◆ Exercise prompt: Where the material below has a line containing "black lamp: 7 -> 9", start repeating exactly, and keep going through the line containing "turquoise robot: 3 -> 4", with no other lines.

-*-*-

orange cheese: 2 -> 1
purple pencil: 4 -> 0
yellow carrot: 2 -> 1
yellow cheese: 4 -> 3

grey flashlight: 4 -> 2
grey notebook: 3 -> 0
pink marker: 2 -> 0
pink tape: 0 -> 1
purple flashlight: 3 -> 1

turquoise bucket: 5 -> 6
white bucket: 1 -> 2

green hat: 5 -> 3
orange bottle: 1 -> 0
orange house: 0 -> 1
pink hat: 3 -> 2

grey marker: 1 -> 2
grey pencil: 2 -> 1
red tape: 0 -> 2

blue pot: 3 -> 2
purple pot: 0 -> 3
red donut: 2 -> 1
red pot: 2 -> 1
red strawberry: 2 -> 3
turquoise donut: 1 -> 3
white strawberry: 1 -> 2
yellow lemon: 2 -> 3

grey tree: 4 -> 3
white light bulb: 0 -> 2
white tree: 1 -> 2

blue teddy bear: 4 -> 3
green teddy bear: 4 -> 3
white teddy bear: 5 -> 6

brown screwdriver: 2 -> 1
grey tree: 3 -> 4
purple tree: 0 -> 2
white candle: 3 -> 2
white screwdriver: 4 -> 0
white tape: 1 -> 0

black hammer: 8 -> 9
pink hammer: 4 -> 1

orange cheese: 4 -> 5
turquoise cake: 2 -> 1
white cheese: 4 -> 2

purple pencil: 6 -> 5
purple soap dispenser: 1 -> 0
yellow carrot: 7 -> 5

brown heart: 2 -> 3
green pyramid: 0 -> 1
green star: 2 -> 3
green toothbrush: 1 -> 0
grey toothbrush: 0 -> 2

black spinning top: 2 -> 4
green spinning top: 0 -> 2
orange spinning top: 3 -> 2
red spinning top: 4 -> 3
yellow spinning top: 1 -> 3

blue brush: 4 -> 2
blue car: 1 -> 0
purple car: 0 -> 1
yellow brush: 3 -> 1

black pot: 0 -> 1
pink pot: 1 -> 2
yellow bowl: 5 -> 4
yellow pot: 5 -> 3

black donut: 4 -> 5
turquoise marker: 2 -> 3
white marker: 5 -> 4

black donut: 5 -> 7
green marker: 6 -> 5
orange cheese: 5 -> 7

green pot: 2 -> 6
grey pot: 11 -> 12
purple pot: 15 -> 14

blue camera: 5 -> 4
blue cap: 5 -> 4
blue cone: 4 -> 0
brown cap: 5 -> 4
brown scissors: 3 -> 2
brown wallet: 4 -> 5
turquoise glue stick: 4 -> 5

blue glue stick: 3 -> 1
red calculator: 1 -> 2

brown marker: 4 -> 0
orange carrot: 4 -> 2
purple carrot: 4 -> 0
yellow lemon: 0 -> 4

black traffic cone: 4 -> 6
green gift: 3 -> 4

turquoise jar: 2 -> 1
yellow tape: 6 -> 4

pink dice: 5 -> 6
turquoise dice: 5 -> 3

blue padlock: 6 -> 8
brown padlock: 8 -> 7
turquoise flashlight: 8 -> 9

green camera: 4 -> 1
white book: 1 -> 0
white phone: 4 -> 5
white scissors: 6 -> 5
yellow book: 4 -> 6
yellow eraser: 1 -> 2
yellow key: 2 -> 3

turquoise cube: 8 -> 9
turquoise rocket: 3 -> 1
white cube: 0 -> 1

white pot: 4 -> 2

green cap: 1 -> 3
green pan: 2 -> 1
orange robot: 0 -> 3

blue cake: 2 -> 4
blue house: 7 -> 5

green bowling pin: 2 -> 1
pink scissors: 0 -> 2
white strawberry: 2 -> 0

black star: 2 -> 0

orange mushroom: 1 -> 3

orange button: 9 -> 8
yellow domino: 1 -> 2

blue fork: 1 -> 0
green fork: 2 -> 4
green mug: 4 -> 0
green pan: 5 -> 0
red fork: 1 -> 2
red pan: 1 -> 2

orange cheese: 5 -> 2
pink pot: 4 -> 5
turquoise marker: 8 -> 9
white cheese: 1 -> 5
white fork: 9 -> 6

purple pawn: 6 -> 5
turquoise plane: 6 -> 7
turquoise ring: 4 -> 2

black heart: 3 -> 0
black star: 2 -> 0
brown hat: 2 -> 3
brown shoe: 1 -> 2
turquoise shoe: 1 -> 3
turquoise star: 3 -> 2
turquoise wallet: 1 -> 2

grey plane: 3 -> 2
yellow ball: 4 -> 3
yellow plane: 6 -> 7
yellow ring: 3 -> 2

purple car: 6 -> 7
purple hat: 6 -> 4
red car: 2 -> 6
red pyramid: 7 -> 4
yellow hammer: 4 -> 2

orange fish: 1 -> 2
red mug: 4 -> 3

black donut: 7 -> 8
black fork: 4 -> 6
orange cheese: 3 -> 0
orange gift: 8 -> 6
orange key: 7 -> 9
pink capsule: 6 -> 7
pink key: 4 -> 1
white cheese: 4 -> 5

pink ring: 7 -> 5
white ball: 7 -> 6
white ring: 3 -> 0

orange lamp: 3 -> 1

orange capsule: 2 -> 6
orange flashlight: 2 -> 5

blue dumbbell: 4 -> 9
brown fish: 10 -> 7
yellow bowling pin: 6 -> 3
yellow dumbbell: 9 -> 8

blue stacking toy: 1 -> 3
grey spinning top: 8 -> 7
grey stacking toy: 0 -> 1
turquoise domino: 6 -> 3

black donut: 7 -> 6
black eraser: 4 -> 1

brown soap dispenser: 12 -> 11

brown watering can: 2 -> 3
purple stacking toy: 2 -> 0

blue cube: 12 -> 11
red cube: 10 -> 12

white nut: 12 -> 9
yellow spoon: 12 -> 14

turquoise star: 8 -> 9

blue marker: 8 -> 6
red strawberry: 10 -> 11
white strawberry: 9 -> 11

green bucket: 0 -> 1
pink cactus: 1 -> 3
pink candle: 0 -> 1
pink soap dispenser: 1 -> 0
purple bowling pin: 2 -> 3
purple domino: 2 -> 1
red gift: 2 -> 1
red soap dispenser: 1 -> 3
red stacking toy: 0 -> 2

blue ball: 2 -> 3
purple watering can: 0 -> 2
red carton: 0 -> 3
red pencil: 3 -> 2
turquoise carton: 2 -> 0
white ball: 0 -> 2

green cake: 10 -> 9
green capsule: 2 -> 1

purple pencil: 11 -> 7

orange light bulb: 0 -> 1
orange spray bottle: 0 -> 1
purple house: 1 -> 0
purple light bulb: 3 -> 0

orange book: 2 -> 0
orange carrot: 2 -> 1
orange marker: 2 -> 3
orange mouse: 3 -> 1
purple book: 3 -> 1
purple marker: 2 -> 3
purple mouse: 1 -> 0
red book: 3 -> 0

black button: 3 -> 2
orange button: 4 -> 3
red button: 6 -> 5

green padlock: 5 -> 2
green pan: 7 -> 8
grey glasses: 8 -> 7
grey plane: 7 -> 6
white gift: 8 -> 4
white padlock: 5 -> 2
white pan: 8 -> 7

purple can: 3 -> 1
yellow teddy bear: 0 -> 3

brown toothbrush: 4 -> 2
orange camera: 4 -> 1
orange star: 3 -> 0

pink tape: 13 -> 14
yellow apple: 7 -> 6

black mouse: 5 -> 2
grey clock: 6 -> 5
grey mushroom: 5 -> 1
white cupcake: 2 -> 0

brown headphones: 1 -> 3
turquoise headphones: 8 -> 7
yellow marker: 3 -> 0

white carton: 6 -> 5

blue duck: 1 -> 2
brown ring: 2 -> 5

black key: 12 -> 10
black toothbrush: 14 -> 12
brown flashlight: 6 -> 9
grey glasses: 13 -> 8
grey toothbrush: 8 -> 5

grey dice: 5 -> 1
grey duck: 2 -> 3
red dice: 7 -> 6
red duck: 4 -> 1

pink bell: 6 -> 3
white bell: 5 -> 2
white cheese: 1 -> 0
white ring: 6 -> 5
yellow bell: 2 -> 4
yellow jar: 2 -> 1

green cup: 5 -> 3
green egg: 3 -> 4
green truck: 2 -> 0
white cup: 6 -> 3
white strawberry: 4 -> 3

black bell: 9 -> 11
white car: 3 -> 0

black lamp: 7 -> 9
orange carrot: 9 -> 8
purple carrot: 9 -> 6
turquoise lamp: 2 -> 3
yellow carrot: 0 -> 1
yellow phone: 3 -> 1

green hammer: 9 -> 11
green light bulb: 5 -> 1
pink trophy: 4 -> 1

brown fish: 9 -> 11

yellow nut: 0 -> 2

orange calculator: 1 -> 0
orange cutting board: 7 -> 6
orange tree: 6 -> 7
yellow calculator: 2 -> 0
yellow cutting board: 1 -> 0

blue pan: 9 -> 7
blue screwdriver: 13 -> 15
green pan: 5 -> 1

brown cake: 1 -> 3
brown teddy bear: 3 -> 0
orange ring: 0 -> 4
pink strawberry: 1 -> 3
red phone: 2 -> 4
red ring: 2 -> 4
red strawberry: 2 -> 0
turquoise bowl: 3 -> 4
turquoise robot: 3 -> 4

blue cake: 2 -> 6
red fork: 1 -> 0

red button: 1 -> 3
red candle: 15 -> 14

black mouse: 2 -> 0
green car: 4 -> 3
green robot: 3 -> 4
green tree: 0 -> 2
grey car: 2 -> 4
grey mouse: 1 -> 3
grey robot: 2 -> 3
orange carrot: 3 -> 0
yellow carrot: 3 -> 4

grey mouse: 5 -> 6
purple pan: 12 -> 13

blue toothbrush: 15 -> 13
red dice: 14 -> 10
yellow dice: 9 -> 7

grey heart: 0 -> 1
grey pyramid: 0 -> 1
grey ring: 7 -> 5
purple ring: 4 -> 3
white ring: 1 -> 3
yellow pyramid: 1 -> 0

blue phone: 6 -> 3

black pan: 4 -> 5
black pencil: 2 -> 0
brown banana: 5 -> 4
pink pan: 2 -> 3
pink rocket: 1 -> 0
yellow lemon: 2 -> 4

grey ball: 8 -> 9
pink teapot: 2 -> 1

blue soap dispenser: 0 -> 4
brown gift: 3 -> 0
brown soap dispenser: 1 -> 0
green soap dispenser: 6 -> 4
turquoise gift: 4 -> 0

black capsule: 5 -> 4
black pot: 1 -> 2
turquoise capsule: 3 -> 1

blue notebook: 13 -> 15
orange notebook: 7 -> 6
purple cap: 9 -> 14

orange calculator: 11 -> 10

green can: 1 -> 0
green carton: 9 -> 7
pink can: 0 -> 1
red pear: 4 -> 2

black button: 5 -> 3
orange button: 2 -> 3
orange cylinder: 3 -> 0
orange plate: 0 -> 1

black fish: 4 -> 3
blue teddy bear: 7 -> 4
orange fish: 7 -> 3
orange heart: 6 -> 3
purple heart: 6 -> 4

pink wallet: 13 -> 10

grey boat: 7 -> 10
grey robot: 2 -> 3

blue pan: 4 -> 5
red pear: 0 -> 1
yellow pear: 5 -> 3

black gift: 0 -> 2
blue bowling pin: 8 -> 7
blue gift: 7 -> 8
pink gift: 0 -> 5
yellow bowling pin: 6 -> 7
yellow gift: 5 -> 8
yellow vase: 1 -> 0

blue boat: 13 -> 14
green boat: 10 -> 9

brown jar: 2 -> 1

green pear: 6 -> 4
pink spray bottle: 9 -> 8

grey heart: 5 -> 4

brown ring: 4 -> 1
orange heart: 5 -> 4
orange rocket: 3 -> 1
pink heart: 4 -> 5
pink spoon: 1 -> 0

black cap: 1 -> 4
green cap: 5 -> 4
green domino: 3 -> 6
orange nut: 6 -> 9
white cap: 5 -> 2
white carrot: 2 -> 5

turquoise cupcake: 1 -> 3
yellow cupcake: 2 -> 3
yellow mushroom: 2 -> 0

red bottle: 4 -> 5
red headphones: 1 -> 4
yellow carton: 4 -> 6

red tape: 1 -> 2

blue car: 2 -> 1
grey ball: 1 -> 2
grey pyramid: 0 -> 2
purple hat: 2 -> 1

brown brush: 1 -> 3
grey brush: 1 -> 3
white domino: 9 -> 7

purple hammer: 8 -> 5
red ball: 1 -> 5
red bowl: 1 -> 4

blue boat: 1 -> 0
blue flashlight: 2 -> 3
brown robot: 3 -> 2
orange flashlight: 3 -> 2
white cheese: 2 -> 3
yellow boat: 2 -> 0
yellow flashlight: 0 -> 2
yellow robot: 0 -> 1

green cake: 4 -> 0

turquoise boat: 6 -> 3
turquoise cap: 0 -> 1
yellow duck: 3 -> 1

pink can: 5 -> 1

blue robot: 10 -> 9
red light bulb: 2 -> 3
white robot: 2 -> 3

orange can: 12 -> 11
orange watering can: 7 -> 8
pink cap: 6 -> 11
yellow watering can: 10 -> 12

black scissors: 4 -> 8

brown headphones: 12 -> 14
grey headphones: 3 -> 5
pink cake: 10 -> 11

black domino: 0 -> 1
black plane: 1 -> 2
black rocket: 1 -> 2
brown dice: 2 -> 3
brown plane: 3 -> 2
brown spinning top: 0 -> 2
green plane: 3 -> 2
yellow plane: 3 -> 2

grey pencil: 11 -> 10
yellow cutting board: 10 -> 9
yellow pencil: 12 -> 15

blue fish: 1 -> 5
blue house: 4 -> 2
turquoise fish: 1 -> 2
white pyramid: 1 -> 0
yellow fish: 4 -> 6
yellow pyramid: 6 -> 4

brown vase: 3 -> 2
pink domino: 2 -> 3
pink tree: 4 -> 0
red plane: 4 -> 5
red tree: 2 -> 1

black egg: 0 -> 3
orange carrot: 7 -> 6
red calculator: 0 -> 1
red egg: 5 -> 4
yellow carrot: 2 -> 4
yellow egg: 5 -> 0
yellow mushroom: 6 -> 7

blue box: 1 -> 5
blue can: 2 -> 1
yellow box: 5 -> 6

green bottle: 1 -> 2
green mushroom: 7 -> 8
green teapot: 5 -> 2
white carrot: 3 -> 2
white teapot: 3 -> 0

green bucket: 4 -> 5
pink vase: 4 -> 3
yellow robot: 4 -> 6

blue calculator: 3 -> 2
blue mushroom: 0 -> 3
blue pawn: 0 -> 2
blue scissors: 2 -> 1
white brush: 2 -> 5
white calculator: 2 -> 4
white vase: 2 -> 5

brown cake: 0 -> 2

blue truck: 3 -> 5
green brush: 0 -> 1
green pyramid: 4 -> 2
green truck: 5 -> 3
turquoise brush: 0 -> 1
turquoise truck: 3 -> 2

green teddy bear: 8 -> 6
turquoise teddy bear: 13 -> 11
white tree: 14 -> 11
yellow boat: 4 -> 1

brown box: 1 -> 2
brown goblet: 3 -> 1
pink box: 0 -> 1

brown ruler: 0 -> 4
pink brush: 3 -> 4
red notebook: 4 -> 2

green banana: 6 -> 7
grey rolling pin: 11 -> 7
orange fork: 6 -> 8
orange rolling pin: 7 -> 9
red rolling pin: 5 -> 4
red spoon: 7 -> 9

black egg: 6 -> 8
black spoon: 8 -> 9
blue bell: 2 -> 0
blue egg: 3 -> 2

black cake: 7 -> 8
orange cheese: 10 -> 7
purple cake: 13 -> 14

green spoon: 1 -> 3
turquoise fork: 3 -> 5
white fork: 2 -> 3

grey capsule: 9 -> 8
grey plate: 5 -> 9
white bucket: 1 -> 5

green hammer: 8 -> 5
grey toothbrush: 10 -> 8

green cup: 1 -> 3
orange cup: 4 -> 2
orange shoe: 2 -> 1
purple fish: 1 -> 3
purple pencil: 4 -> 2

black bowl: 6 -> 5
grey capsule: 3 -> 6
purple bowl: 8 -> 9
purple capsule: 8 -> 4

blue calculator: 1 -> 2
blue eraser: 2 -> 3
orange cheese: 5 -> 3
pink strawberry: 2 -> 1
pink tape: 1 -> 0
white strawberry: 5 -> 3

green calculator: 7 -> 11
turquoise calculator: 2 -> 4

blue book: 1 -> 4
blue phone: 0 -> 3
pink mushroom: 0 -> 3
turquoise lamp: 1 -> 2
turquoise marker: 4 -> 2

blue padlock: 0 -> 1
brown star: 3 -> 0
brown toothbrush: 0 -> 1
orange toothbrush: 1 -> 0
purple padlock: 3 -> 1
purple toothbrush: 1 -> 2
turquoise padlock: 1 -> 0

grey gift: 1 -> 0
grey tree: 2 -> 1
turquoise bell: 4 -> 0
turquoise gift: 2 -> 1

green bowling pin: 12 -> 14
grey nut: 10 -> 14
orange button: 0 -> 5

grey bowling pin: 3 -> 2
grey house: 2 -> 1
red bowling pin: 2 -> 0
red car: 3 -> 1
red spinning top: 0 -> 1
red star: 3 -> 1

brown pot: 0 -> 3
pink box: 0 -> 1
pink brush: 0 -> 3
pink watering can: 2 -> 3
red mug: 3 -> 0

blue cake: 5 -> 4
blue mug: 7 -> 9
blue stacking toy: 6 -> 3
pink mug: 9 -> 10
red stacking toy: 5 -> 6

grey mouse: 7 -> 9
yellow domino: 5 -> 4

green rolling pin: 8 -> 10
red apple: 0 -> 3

-*-*-

◆ The answer:
black lamp: 7 -> 9
orange carrot: 9 -> 8
purple carrot: 9 -> 6
turquoise lamp: 2 -> 3
yellow carrot: 0 -> 1
yellow phone: 3 -> 1

green hammer: 9 -> 11
green light bulb: 5 -> 1
pink trophy: 4 -> 1

brown fish: 9 -> 11

yellow nut: 0 -> 2

orange calculator: 1 -> 0
orange cutting board: 7 -> 6
orange tree: 6 -> 7
yellow calculator: 2 -> 0
yellow cutting board: 1 -> 0

blue pan: 9 -> 7
blue screwdriver: 13 -> 15
green pan: 5 -> 1

brown cake: 1 -> 3
brown teddy bear: 3 -> 0
orange ring: 0 -> 4
pink strawberry: 1 -> 3
red phone: 2 -> 4
red ring: 2 -> 4
red strawberry: 2 -> 0
turquoise bowl: 3 -> 4
turquoise robot: 3 -> 4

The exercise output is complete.